# Work to be completed
All that is wanted is the exact lines from the one with "grey cube <605,246>" through the last line of the entries, with both ends kept and every picture left out.

┄┄┄┄┄┄

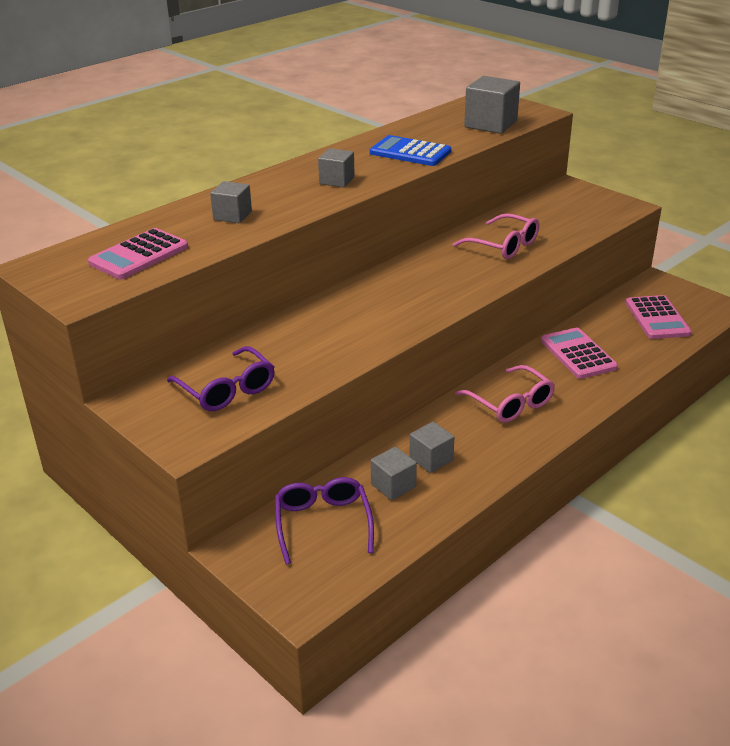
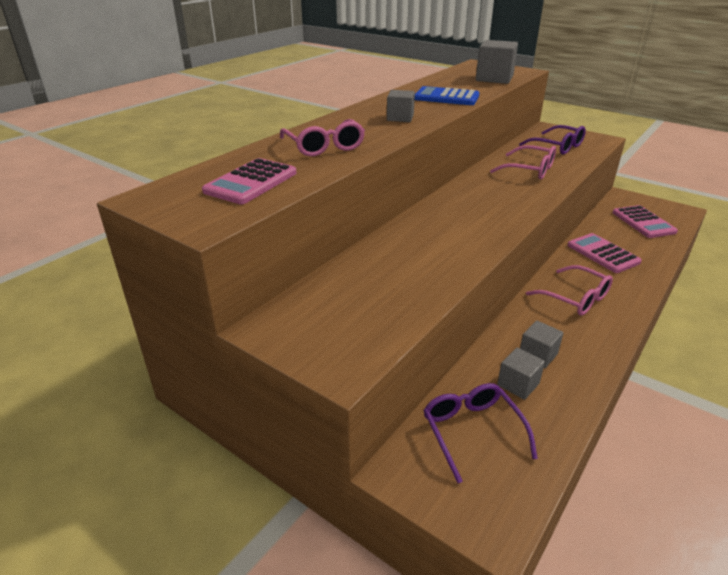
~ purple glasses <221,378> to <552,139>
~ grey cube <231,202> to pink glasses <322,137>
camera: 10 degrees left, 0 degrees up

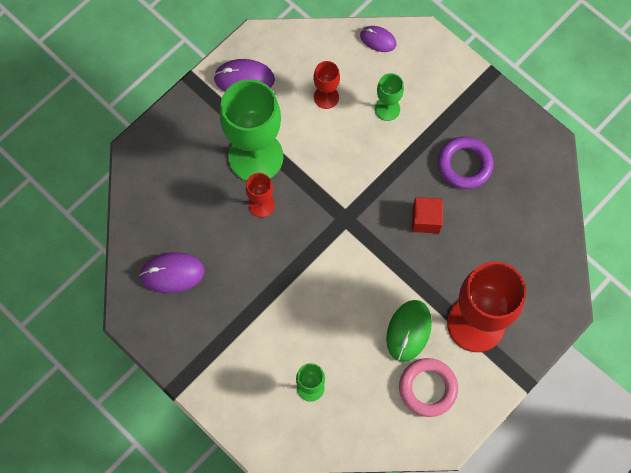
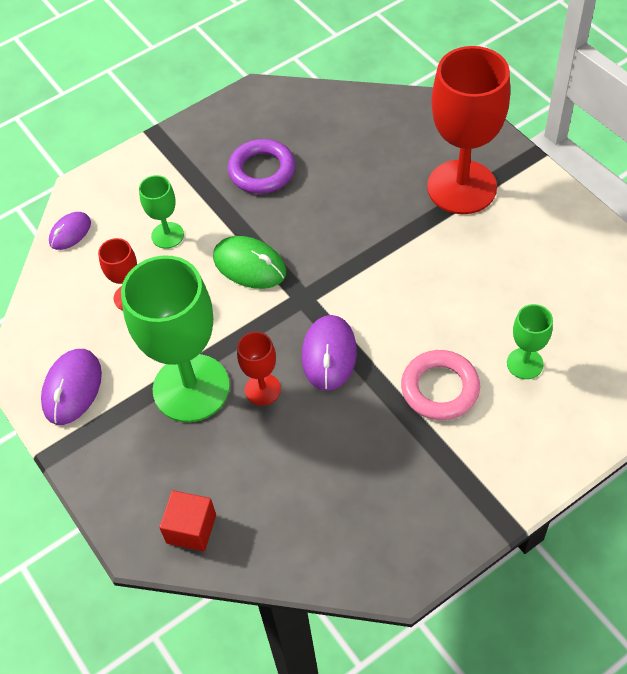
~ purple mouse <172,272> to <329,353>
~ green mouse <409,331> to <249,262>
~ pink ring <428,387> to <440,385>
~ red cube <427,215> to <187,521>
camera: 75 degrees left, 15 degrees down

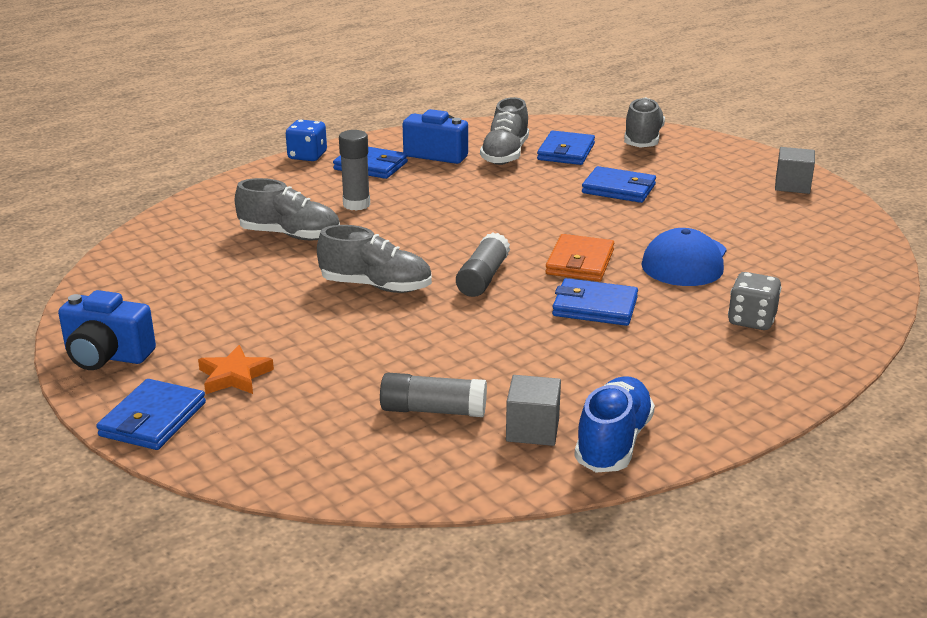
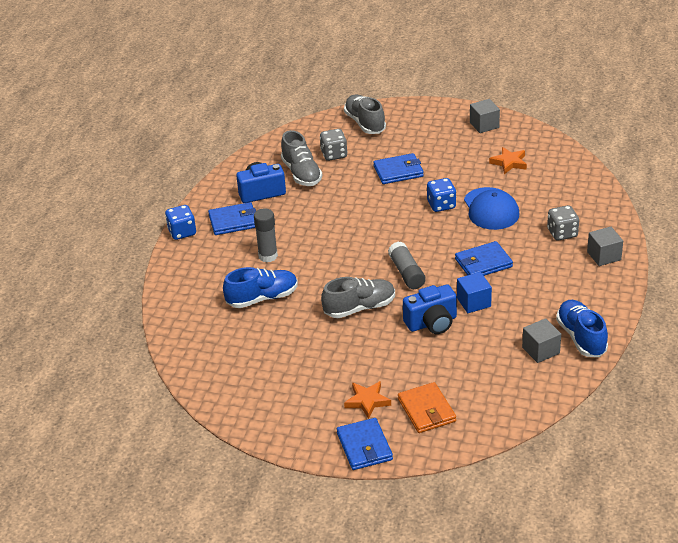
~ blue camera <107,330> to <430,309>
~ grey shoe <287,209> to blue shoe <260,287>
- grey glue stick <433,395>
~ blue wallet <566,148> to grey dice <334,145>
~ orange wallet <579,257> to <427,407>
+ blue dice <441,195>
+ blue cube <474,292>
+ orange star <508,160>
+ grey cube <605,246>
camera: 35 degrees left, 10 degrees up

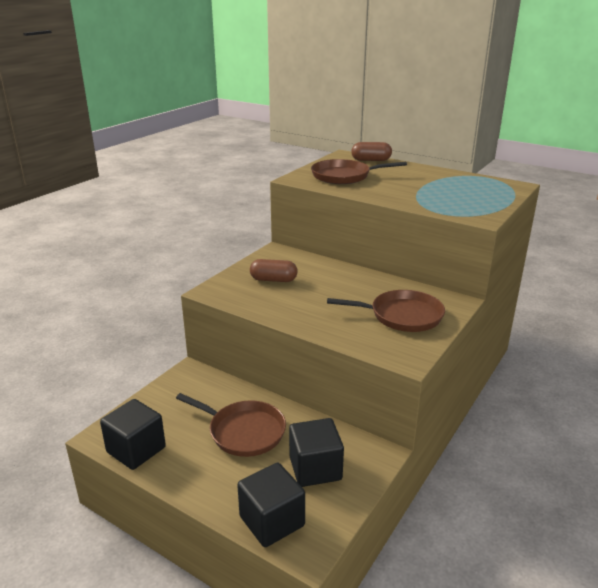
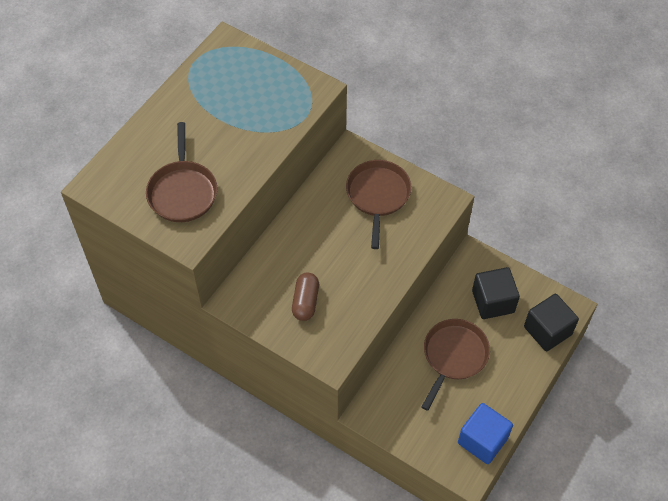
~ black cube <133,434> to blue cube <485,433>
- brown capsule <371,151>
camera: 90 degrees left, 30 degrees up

┄┄┄┄┄┄

# Answer to the problem
+ grey cube <605,246>
camera: 35 degrees left, 10 degrees up

~ black cube <133,434> to blue cube <485,433>
- brown capsule <371,151>
camera: 90 degrees left, 30 degrees up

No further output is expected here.